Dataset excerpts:
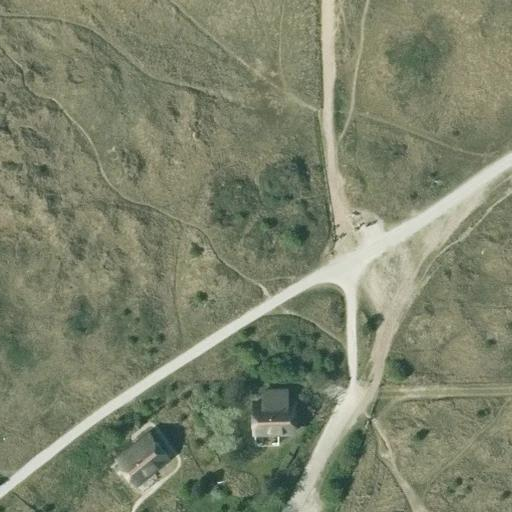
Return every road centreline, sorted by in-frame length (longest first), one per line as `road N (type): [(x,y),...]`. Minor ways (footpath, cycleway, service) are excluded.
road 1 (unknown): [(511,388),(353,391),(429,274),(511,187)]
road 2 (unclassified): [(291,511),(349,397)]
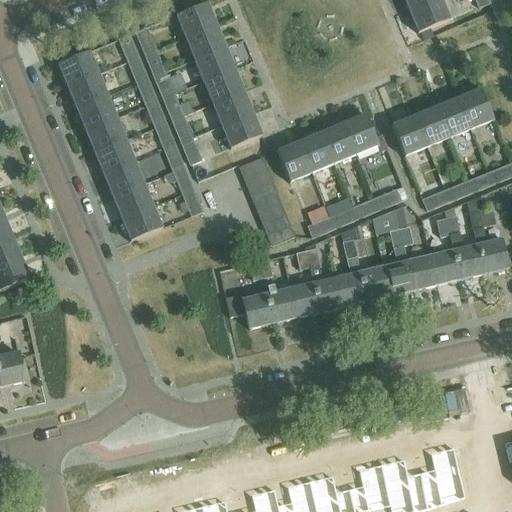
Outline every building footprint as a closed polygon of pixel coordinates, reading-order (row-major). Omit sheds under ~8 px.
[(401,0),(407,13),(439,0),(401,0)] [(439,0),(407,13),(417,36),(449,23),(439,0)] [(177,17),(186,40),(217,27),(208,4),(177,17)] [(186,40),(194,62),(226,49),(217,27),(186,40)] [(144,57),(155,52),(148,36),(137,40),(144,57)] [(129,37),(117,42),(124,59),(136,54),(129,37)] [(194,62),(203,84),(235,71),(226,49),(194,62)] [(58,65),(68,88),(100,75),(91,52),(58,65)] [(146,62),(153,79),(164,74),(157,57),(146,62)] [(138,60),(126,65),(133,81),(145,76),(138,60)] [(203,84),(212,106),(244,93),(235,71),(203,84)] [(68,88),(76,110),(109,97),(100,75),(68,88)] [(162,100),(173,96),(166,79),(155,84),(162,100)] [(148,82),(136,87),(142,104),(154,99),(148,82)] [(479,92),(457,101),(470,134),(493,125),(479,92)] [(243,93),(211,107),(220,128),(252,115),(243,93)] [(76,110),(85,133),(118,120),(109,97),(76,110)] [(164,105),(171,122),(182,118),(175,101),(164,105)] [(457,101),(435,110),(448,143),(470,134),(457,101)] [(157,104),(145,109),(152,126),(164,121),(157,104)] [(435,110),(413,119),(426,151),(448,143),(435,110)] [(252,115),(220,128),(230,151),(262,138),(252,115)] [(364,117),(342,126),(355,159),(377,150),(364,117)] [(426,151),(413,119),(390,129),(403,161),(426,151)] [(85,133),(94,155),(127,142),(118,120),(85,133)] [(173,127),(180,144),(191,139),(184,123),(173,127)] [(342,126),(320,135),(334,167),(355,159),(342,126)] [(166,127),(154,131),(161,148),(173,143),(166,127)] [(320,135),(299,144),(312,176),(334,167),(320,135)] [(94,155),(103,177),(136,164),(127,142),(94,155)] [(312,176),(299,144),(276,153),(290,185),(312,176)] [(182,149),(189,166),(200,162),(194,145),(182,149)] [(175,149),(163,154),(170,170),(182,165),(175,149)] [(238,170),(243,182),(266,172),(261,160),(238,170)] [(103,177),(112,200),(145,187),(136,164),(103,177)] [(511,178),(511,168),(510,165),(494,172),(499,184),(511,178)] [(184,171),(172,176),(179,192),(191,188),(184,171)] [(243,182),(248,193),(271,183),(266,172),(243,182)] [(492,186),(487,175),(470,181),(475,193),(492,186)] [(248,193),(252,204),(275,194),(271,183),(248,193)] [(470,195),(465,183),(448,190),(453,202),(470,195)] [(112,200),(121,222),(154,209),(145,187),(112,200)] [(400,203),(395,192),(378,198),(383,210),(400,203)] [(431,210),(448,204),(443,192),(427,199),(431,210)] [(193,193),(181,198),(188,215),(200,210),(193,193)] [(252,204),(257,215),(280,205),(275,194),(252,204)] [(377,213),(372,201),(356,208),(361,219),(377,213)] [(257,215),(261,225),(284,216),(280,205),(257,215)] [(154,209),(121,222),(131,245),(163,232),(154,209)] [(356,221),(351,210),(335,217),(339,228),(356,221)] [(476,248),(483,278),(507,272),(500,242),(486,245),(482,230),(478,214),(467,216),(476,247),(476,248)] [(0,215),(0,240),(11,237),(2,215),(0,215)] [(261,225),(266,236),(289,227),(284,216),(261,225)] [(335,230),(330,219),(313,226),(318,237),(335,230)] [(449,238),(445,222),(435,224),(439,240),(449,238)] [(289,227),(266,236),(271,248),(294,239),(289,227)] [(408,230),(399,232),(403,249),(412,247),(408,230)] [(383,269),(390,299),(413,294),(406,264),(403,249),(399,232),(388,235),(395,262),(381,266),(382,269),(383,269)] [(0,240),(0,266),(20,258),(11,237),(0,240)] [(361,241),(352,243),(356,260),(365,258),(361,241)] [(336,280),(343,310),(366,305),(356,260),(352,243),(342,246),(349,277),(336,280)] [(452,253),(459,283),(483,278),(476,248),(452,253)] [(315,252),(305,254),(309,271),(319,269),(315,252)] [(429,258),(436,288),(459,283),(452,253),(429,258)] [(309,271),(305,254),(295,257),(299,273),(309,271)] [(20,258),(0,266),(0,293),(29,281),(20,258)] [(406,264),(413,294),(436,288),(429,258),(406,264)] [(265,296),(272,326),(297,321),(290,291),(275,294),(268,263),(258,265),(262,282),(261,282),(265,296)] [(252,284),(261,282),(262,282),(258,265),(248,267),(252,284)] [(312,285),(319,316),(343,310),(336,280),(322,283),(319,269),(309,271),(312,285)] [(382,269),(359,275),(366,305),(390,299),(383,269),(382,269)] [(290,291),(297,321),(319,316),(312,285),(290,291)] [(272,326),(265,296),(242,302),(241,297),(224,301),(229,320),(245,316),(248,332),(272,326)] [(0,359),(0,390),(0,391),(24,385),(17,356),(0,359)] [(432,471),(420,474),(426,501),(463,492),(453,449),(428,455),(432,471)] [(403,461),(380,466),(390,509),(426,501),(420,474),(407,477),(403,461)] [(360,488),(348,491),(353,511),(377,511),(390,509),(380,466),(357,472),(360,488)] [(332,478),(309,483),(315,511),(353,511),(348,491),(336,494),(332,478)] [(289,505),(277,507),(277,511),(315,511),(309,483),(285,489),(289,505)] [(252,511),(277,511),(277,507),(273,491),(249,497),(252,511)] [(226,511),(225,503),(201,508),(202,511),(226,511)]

**Job**.
Pick out the lines in the entries above that contain the string "every", and copy each one out in full.

**The solution**.
Return every road centreline, sorted by in-frame length (longest first), one per line as `road N (type): [(x,y),...]`. Minor ways (footpath, cycleway, service) are excluded.
Outline every building footprint as a closed polygon of pixel coordinates, reading-order (row-major). Omit sheds under ~8 px.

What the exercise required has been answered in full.